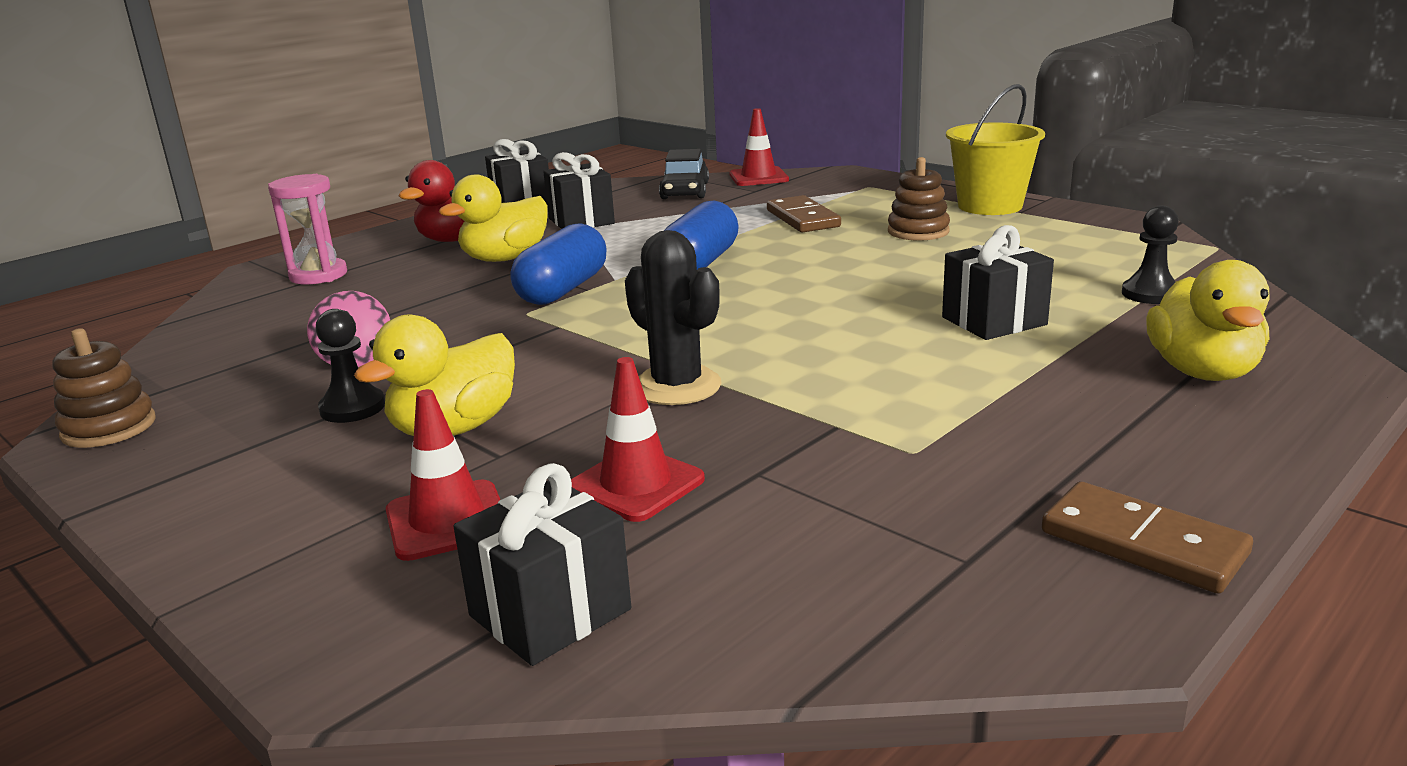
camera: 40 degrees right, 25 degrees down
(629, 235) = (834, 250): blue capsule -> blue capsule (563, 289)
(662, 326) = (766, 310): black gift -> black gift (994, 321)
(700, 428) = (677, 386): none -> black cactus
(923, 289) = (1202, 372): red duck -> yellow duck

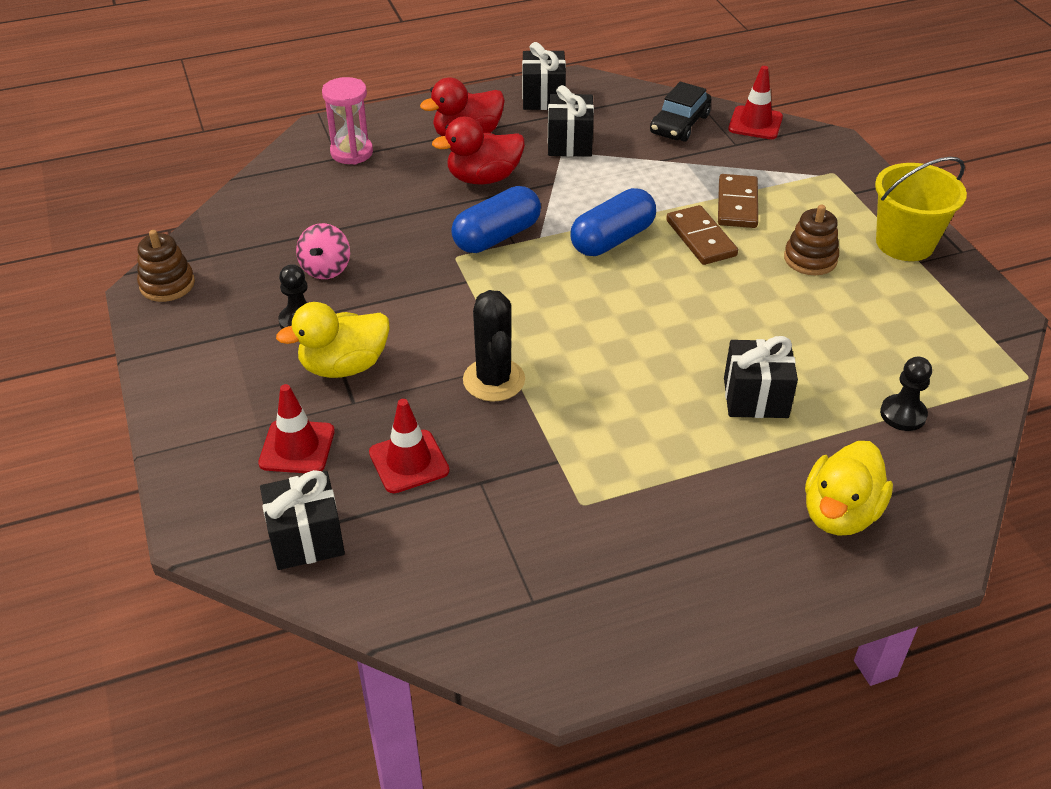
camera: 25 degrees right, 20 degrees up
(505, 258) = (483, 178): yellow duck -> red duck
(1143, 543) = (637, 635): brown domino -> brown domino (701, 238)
•••••
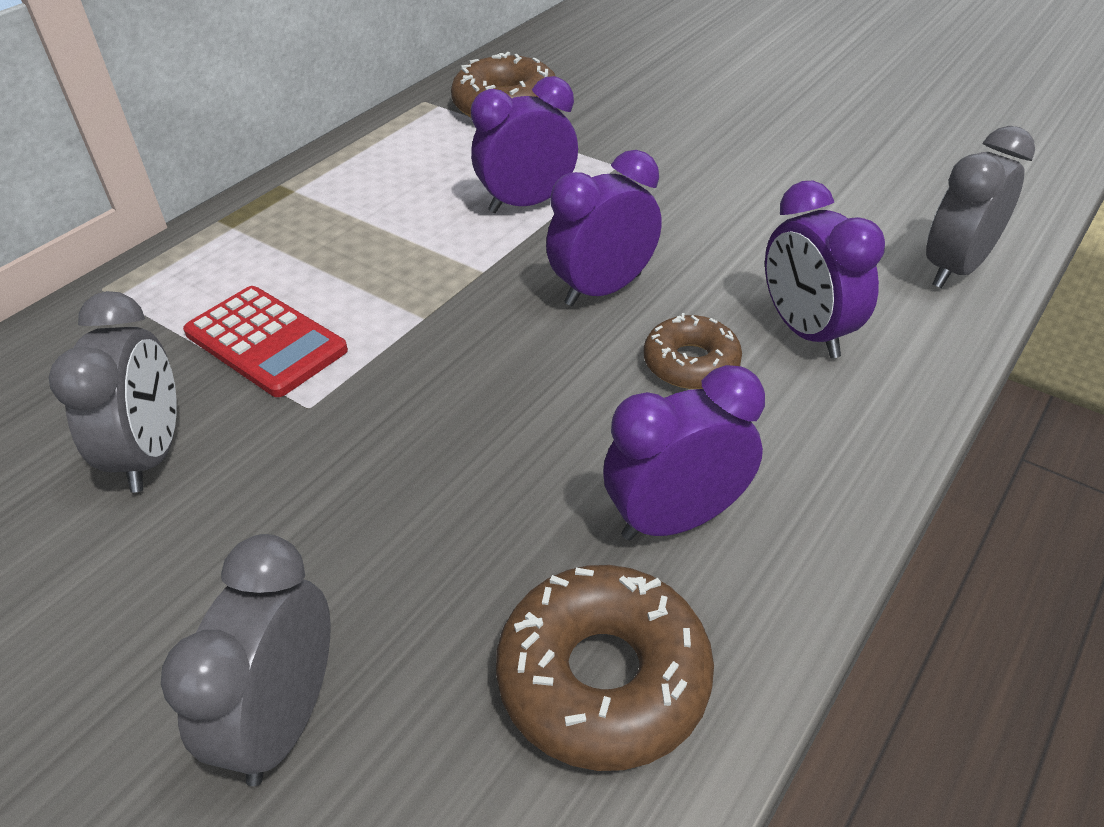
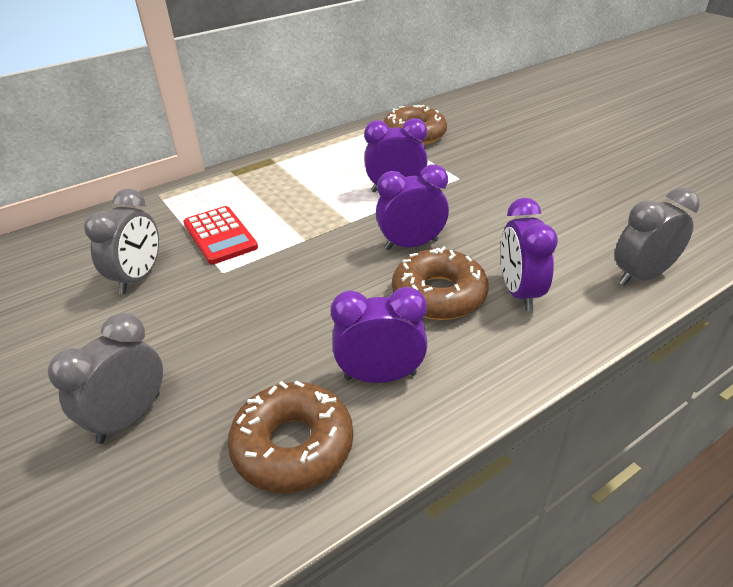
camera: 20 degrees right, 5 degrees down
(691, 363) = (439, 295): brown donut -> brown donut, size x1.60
•••••
AIM OF THE EXERCISE
How would the lines above read from the one with "camera: 40 degrees right, 25 degrees down" to the one with "camera: 25 degrees right, 20 degrees up", inclusive, with no pictures? Write them out exactly.

SOLUTION FOR THIS TASK
camera: 40 degrees right, 25 degrees down
(629, 235) = (834, 250): blue capsule -> blue capsule (563, 289)
(662, 326) = (766, 310): black gift -> black gift (994, 321)
(700, 428) = (677, 386): none -> black cactus
(923, 289) = (1202, 372): red duck -> yellow duck

camera: 25 degrees right, 20 degrees up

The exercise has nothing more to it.